◆ ACTION ITEM ◆
An exact copy of the data is required, with no pictures in it.

[[ ENTRIES SHOWN, beginning ]]

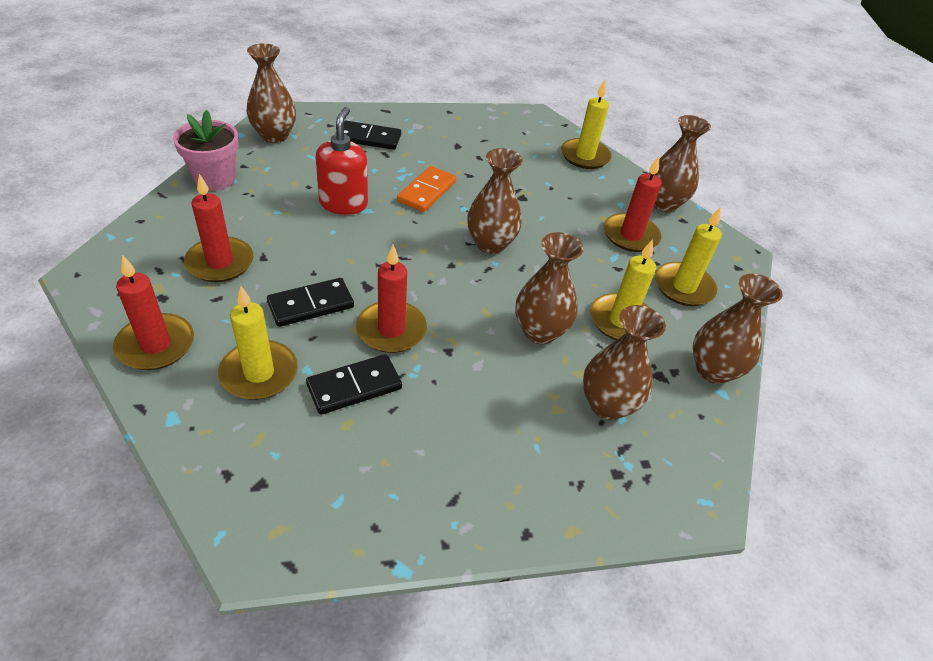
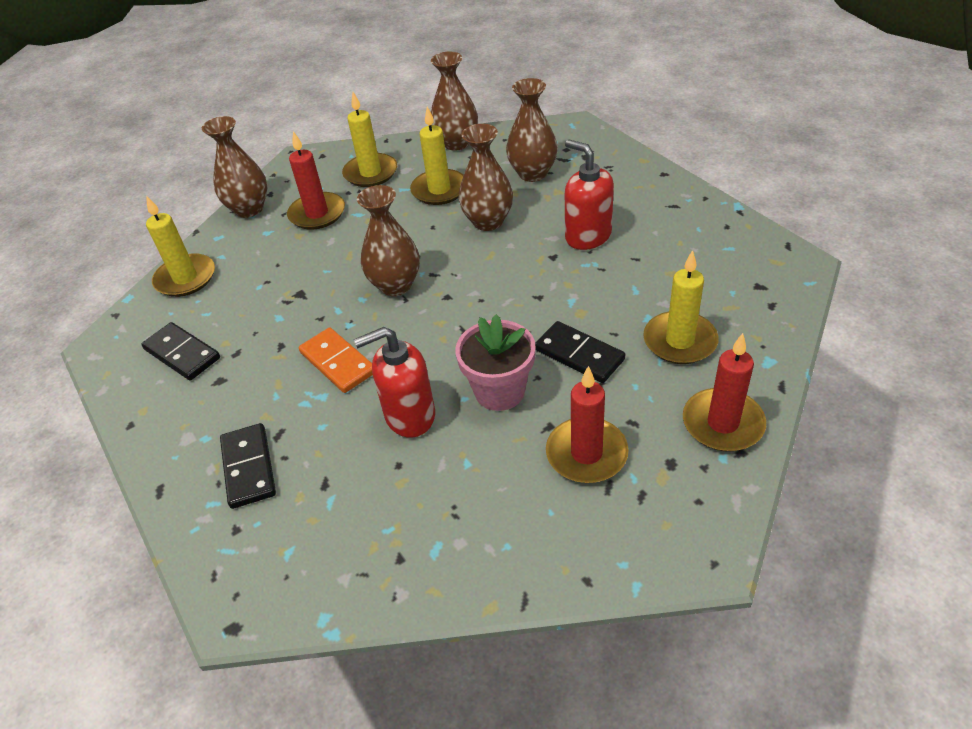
camera: 105 degrees left, 0 degrees up
pink flower pot [173,110,239,191] -> pink flower pot moved to [455,314,536,411]
brown vase [246,43,296,143] -> none
black domino [306,354,402,415] -> black domino moved to [141,322,220,381]
red candle [356,245,427,353] -> none
orange domino [397,166,456,212] -> orange domino turned 45 degrees clockwise [299,327,373,393]
none -> red soap dispenser [565,139,614,250]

[[ ENTRIES SHOWN, end ]]

◆ EXPECTED ANSWER ◆
camera: 105 degrees left, 0 degrees up
pink flower pot [173,110,239,191] -> pink flower pot moved to [455,314,536,411]
brown vase [246,43,296,143] -> none
black domino [306,354,402,415] -> black domino moved to [141,322,220,381]
red candle [356,245,427,353] -> none
orange domino [397,166,456,212] -> orange domino turned 45 degrees clockwise [299,327,373,393]
none -> red soap dispenser [565,139,614,250]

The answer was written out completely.